(Object change listings)
%%

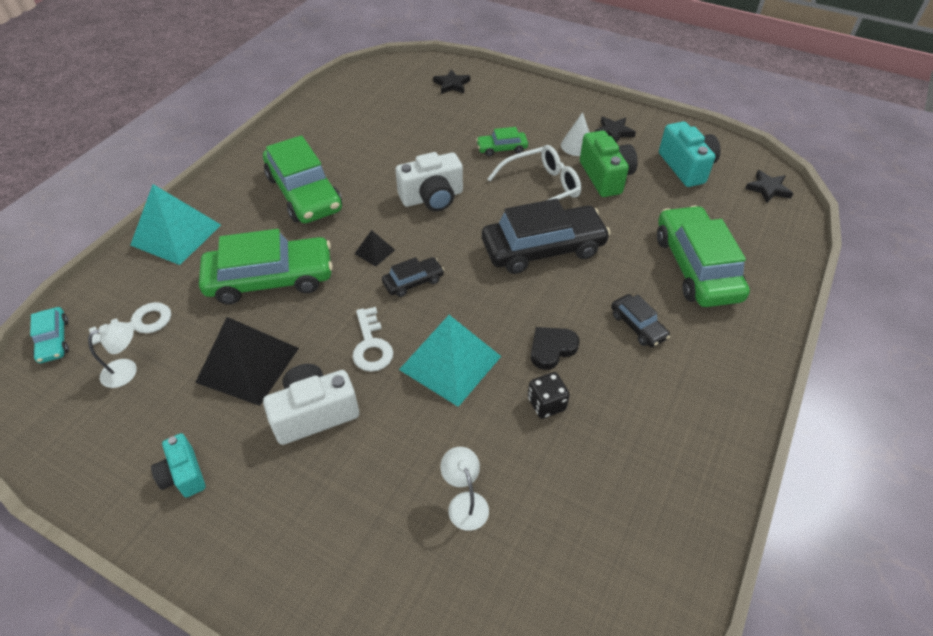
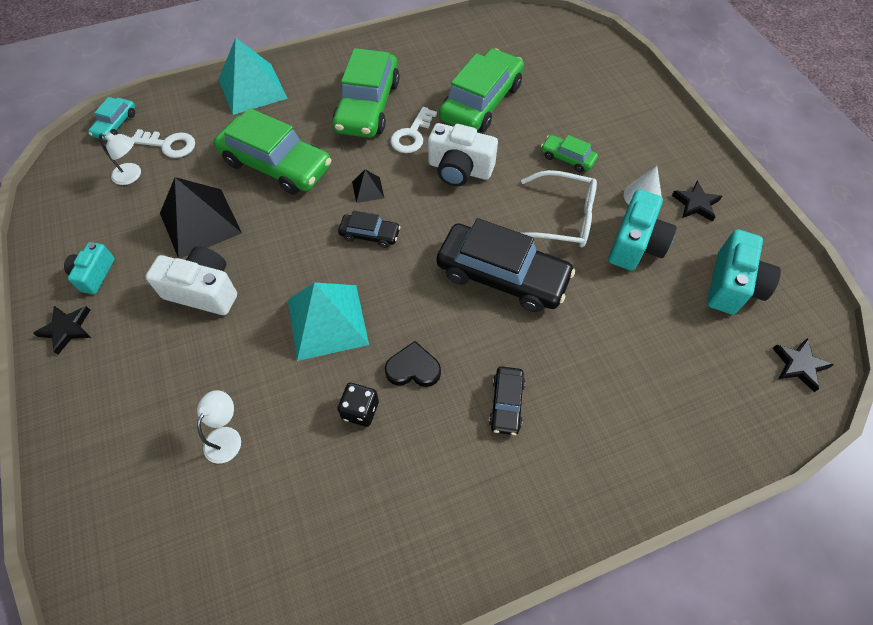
camera: 40 degrees right, 10 degrees up
(371, 345) = (289, 266): white key -> white key (412, 135)
(452, 84) = (588, 69): black star -> black star (67, 329)
(605, 177) = (635, 244): green camera -> turquoise camera
(696, 267) = (624, 390): green car -> green car (481, 102)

%%

TASK STATEMENT: Reply with nothing except the number of lines in the records that include the word "green".

SOLUTION FOR THIS EXERCISE: 2